Input material Start Marker

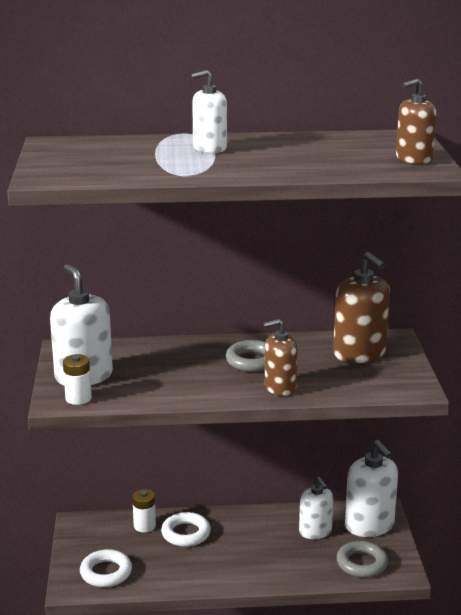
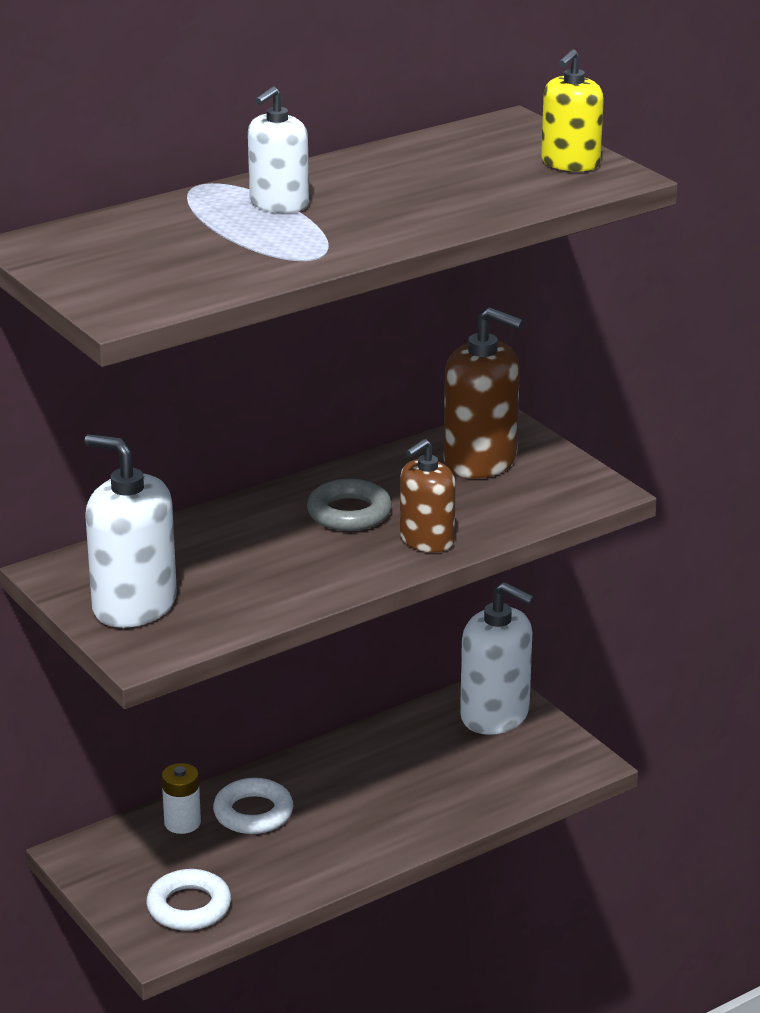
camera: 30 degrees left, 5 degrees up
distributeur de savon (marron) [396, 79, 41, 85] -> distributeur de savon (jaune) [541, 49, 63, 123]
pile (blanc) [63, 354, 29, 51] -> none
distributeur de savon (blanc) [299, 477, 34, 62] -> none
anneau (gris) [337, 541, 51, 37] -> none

Input material End Marker
Input material Start Marker

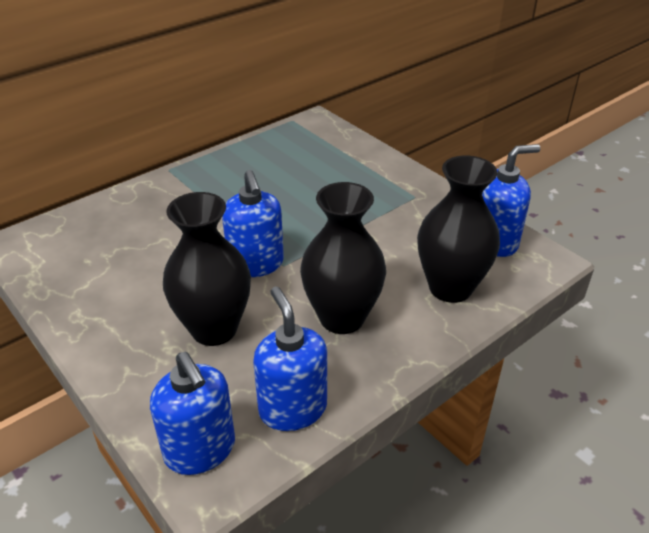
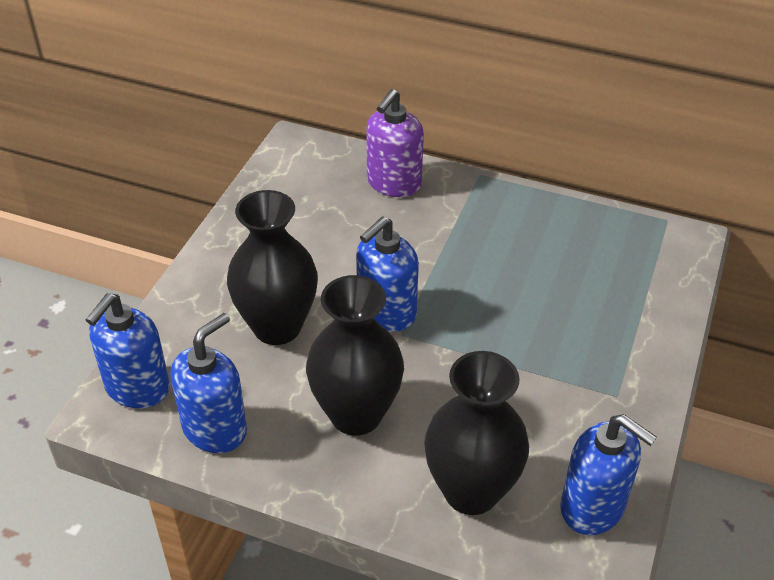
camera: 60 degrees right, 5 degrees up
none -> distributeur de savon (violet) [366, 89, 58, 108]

Input material End Marker

-- Instructions for the task --
All that is wanted is an exact copy of the lines above from the one with "camera: 60 degrees right, 5 degrees up" through the one with "none -> distributeur", with both ends included.

-- Your response --
camera: 60 degrees right, 5 degrees up
none -> distributeur de savon (violet) [366, 89, 58, 108]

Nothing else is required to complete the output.